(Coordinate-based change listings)
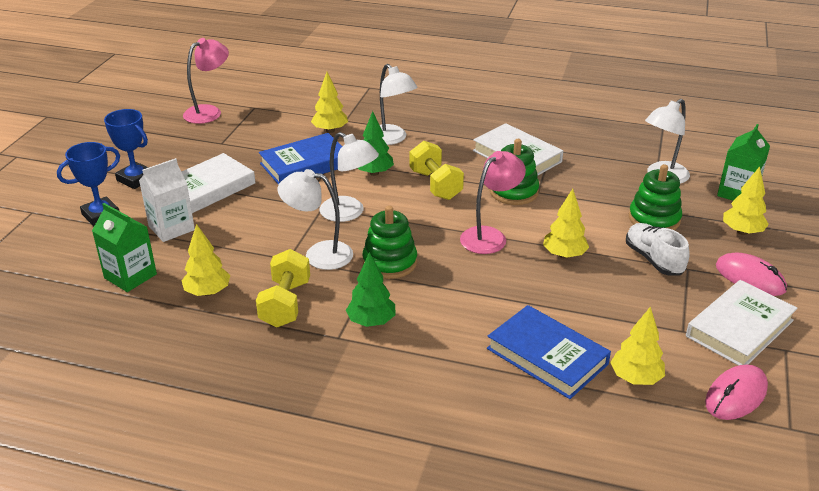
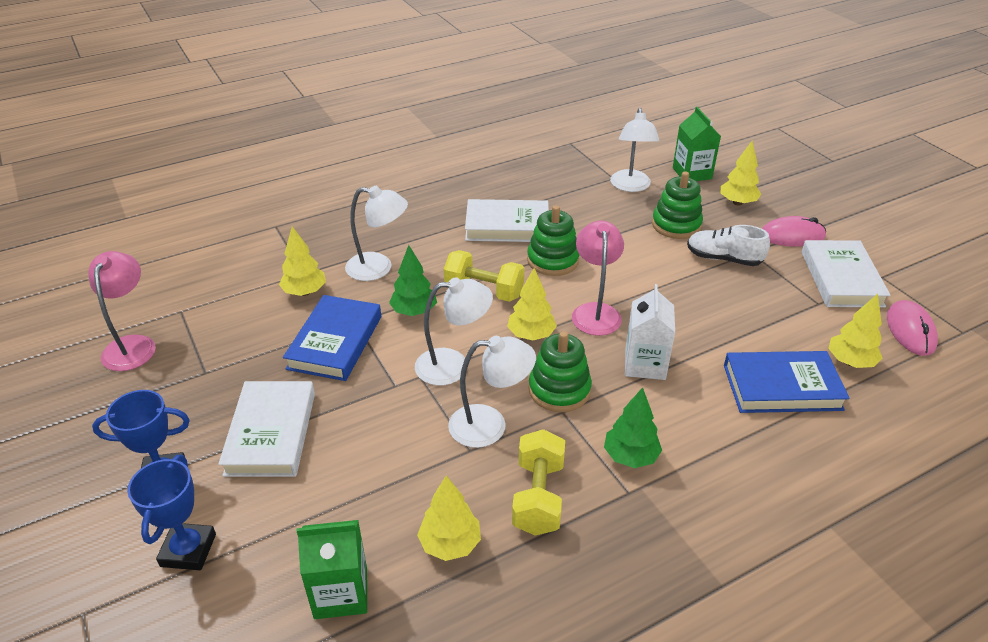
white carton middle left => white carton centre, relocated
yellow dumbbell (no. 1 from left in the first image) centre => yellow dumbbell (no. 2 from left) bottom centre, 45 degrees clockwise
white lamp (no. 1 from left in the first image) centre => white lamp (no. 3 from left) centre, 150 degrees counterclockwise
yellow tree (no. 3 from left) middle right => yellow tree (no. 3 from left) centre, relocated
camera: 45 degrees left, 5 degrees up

_Assignment_
Please return a copy of each line in the entries that has the string "middle".

_Task result_
white carton middle left => white carton centre, relocated
yellow tree (no. 3 from left) middle right => yellow tree (no. 3 from left) centre, relocated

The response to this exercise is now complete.